▶ [ACTIVITY]
Word for word, copy out the data below, omitting pictures.

▶ [DATA RECORDS]
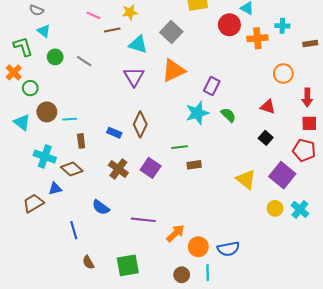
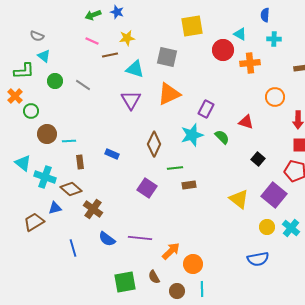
cyan cross: (282, 26) -> (274, 39), moved
gray square: (171, 32) -> (167, 57), turned -30
green L-shape: (23, 47) -> (24, 71), turned 105
red triangle: (268, 107) -> (246, 122), moved
cyan triangle: (22, 122) -> (23, 163), moved
brown diamond: (140, 124) -> (154, 144), moved
brown cross: (118, 169) -> (93, 209), moved
blue semicircle: (101, 207) -> (107, 239), moved
blue semicircle: (228, 249) -> (258, 259), moved
brown semicircle: (88, 262) -> (154, 277), moved

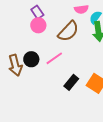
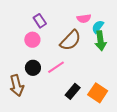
pink circle: (38, 25) -> (32, 40), moved
brown arrow: (15, 65) -> (17, 86), moved

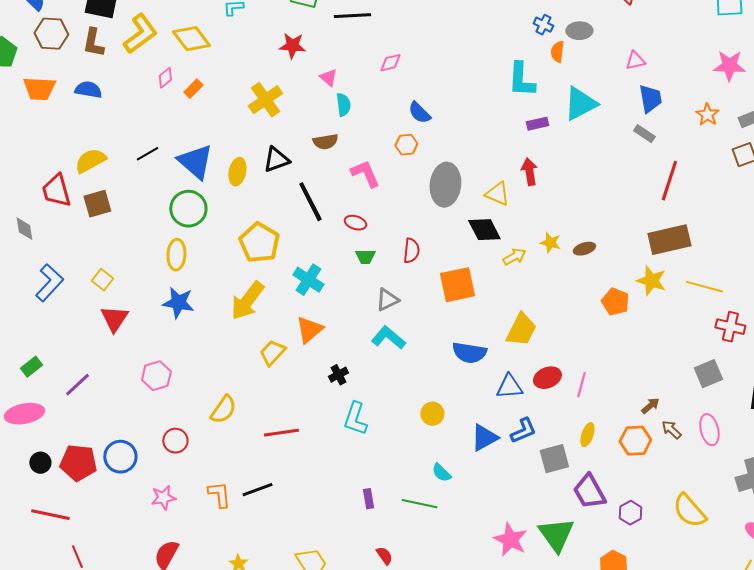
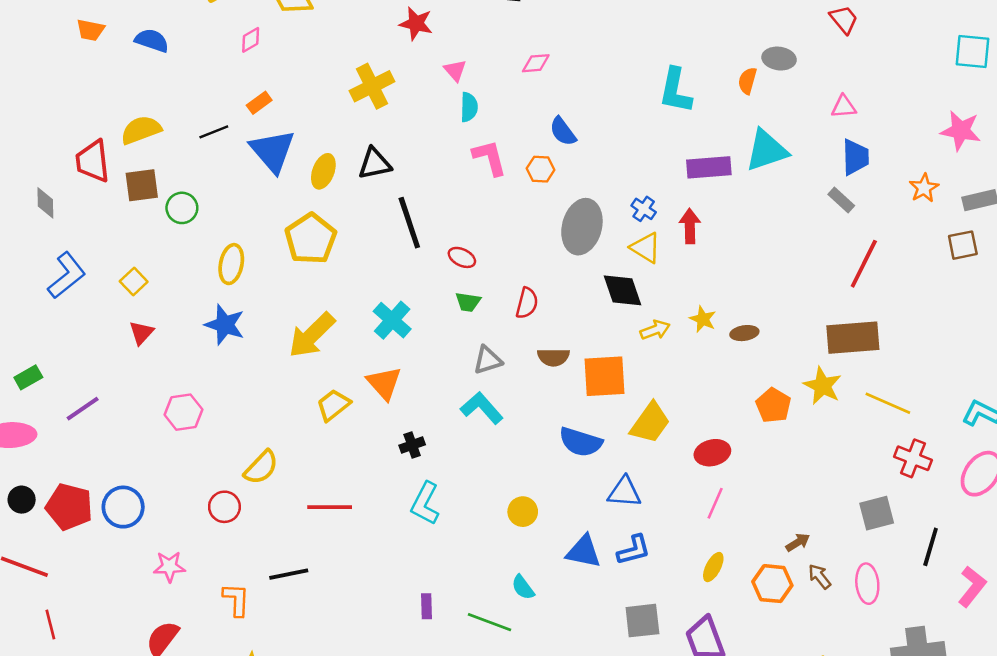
blue cross: (543, 25) -> (644, 209), moved
cyan L-shape: (521, 80) -> (675, 91), moved
orange trapezoid: (39, 89) -> (90, 30), size x0.7
orange rectangle: (193, 89) -> (259, 103), moved
purple rectangle: (537, 124) -> (709, 167), size x1.6
brown semicircle: (325, 142) -> (553, 357), moved
pink L-shape: (365, 174) -> (490, 158), moved
green circle: (188, 209) -> (182, 208), moved, size x0.7
yellow pentagon: (259, 243) -> (311, 239), moved
orange square: (457, 285) -> (605, 376), moved
red triangle: (114, 319) -> (141, 333), size x0.7
orange triangle: (309, 330) -> (384, 383), turned -40
red ellipse: (547, 378) -> (712, 453), moved
blue triangle: (484, 438) -> (583, 551), turned 32
red circle: (175, 441) -> (224, 507), moved
gray square: (554, 459) -> (642, 621), moved
orange L-shape: (219, 495) -> (236, 600), moved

▶ [RESULT FOR THIS TASK]
cyan cross: (282, 26) -> (274, 39), moved
gray square: (171, 32) -> (167, 57), turned -30
green L-shape: (23, 47) -> (24, 71), turned 105
red triangle: (268, 107) -> (246, 122), moved
cyan triangle: (22, 122) -> (23, 163), moved
brown diamond: (140, 124) -> (154, 144), moved
brown cross: (118, 169) -> (93, 209), moved
blue semicircle: (101, 207) -> (107, 239), moved
blue semicircle: (228, 249) -> (258, 259), moved
brown semicircle: (88, 262) -> (154, 277), moved

pink circle: (38, 25) -> (32, 40), moved
brown arrow: (15, 65) -> (17, 86), moved

blue cross: (543, 25) -> (644, 209), moved
cyan L-shape: (521, 80) -> (675, 91), moved
orange trapezoid: (39, 89) -> (90, 30), size x0.7
orange rectangle: (193, 89) -> (259, 103), moved
purple rectangle: (537, 124) -> (709, 167), size x1.6
brown semicircle: (325, 142) -> (553, 357), moved
pink L-shape: (365, 174) -> (490, 158), moved
green circle: (188, 209) -> (182, 208), moved, size x0.7
yellow pentagon: (259, 243) -> (311, 239), moved
orange square: (457, 285) -> (605, 376), moved
red triangle: (114, 319) -> (141, 333), size x0.7
orange triangle: (309, 330) -> (384, 383), turned -40
red ellipse: (547, 378) -> (712, 453), moved
blue triangle: (484, 438) -> (583, 551), turned 32
red circle: (175, 441) -> (224, 507), moved
gray square: (554, 459) -> (642, 621), moved
orange L-shape: (219, 495) -> (236, 600), moved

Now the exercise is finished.